─── SUPPLIED RECORDS
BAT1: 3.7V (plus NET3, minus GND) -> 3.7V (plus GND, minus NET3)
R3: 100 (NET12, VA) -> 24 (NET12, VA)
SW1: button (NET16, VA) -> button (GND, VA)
──────
─── SUPPLIED RECORDS
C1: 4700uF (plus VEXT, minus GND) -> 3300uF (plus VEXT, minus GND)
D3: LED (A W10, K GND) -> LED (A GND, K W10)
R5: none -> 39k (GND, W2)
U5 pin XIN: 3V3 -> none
──────
─── SUPPLIED RECORDS
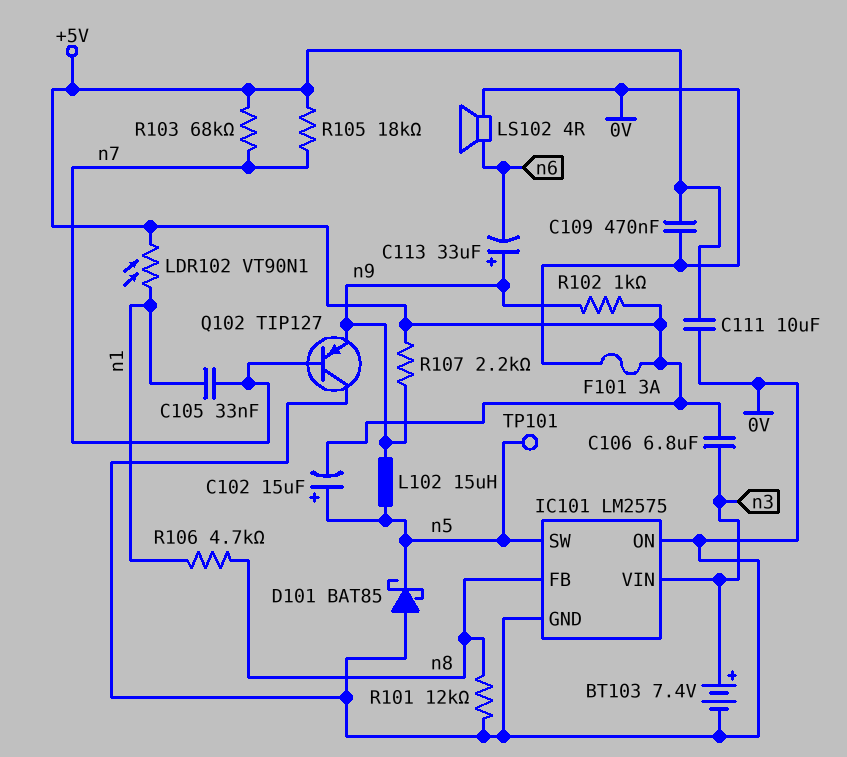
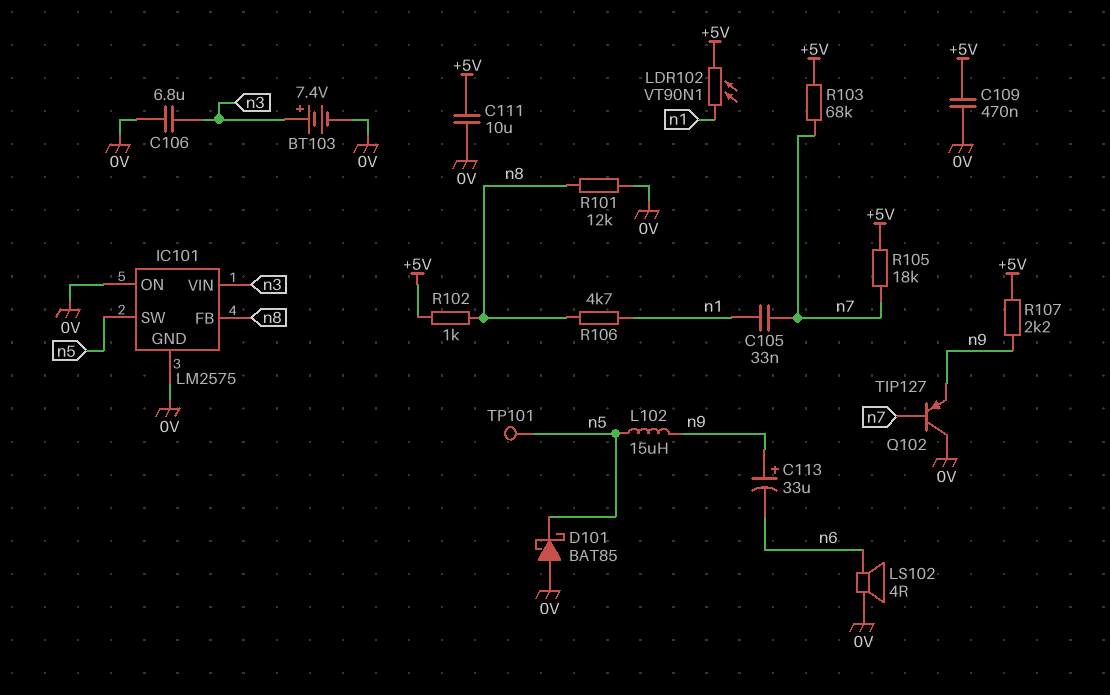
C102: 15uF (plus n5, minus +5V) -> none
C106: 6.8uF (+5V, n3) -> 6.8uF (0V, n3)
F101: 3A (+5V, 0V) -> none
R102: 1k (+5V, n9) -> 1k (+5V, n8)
──────
WORK INSTRUCTION:
Determine how many lines of the listing hold the word "minus" and reply with that figure alone.

TASK OUTPUT:
3